→ **What you should do**
Using the records below, quote only the span that opens with the line containing "ENC pin SW: D5 -> RX" and closes with the line containing "TFT2 pin RES: RX -> TX", exactly and inclusively.

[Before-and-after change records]
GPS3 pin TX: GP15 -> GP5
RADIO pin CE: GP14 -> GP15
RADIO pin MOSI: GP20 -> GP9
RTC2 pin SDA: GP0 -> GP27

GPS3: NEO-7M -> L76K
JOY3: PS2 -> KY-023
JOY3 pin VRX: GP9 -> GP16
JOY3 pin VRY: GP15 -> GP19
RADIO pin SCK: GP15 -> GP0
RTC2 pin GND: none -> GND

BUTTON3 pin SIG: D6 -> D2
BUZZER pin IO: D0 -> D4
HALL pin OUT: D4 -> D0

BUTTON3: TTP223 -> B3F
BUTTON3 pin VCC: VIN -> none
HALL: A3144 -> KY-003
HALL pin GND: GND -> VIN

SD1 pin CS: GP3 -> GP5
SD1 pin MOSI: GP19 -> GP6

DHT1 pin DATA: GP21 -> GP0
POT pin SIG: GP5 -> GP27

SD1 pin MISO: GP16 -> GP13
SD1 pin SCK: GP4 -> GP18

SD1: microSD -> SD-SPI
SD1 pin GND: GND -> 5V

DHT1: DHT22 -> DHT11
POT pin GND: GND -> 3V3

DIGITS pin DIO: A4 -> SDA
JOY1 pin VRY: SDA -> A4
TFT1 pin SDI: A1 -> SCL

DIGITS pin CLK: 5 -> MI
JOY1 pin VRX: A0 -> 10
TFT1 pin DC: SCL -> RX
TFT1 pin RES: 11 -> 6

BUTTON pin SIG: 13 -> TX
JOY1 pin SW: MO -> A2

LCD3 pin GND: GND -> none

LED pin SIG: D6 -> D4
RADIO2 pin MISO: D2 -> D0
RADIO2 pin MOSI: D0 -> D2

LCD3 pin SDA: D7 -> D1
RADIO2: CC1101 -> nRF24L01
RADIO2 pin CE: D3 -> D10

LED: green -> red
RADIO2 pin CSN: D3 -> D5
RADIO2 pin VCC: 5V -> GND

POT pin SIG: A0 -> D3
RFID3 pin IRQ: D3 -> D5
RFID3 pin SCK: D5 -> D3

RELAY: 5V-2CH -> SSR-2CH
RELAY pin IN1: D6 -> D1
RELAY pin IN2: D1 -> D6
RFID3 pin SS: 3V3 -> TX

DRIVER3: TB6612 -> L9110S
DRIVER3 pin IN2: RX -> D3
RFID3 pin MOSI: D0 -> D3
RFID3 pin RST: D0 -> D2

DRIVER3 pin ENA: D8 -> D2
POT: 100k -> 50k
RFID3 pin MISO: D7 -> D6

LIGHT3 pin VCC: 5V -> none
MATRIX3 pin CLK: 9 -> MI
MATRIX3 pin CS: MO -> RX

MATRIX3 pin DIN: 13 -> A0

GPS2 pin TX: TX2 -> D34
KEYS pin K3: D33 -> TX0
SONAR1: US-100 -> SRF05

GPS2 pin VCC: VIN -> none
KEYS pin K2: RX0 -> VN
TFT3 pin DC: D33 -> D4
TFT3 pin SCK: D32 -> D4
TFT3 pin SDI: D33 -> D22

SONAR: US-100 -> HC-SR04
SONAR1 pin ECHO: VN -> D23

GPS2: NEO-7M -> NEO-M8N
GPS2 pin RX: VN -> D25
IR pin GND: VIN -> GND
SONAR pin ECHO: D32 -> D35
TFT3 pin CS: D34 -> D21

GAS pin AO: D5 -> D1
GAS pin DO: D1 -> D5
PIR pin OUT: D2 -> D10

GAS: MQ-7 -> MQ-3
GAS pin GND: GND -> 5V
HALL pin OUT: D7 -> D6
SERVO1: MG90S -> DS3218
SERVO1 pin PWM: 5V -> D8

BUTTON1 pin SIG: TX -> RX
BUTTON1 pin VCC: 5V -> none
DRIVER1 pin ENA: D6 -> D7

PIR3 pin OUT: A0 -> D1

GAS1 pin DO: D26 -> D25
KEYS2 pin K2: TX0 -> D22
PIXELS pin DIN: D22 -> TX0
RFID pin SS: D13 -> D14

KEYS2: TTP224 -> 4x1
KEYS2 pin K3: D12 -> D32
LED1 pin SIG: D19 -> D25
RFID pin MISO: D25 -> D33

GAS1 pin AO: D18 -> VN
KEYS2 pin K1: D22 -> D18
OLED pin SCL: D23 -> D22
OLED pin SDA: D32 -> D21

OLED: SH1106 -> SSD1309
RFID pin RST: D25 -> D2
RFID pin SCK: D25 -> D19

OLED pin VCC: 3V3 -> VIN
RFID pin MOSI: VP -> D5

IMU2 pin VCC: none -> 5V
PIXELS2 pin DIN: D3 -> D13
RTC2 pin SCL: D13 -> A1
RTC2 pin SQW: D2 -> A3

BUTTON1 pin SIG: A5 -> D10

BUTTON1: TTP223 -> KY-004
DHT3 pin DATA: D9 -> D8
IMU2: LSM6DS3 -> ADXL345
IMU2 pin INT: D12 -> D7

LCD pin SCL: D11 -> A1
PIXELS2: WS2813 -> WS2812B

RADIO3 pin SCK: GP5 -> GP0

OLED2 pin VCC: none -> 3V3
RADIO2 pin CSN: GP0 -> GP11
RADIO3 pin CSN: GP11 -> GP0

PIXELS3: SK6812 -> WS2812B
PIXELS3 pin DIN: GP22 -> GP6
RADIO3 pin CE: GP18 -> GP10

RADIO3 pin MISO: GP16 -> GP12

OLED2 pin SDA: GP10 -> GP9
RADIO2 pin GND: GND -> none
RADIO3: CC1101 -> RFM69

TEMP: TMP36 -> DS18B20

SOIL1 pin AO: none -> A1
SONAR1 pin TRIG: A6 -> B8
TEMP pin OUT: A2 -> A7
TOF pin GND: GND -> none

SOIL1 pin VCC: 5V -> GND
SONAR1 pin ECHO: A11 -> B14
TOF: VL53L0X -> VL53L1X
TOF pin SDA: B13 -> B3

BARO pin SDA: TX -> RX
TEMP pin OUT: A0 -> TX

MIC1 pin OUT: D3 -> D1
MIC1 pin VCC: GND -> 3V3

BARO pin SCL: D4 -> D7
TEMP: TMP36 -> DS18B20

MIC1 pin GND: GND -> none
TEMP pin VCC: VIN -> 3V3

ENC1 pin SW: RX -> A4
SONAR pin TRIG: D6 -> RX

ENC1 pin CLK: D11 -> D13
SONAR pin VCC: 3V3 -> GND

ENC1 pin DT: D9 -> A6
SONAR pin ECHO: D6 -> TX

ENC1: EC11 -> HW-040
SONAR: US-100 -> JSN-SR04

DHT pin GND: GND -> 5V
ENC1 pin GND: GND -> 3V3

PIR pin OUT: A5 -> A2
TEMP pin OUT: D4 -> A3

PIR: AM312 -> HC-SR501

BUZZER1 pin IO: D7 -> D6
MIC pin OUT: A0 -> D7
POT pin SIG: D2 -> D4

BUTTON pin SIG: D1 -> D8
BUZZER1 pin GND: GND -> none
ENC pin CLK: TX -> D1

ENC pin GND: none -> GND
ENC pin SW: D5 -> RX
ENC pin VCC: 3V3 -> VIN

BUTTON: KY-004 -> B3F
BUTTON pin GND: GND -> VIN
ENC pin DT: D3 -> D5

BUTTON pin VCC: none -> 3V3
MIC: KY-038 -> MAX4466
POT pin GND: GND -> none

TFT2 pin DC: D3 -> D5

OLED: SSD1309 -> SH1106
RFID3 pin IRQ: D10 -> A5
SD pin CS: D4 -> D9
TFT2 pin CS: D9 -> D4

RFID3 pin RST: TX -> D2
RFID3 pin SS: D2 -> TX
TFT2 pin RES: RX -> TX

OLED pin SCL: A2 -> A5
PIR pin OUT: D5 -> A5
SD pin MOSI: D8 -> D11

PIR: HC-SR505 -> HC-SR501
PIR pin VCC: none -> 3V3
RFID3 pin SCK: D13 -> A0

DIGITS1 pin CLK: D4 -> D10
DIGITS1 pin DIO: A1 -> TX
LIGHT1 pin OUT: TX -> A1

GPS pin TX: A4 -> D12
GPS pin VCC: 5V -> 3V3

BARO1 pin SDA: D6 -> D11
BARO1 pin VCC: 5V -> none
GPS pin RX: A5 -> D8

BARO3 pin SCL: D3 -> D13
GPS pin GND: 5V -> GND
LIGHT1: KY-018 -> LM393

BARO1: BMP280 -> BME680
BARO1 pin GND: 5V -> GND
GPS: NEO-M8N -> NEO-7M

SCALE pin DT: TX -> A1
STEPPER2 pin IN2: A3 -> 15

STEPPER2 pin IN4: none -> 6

→ **Response below**
ENC pin SW: D5 -> RX
ENC pin VCC: 3V3 -> VIN

BUTTON: KY-004 -> B3F
BUTTON pin GND: GND -> VIN
ENC pin DT: D3 -> D5

BUTTON pin VCC: none -> 3V3
MIC: KY-038 -> MAX4466
POT pin GND: GND -> none

TFT2 pin DC: D3 -> D5

OLED: SSD1309 -> SH1106
RFID3 pin IRQ: D10 -> A5
SD pin CS: D4 -> D9
TFT2 pin CS: D9 -> D4

RFID3 pin RST: TX -> D2
RFID3 pin SS: D2 -> TX
TFT2 pin RES: RX -> TX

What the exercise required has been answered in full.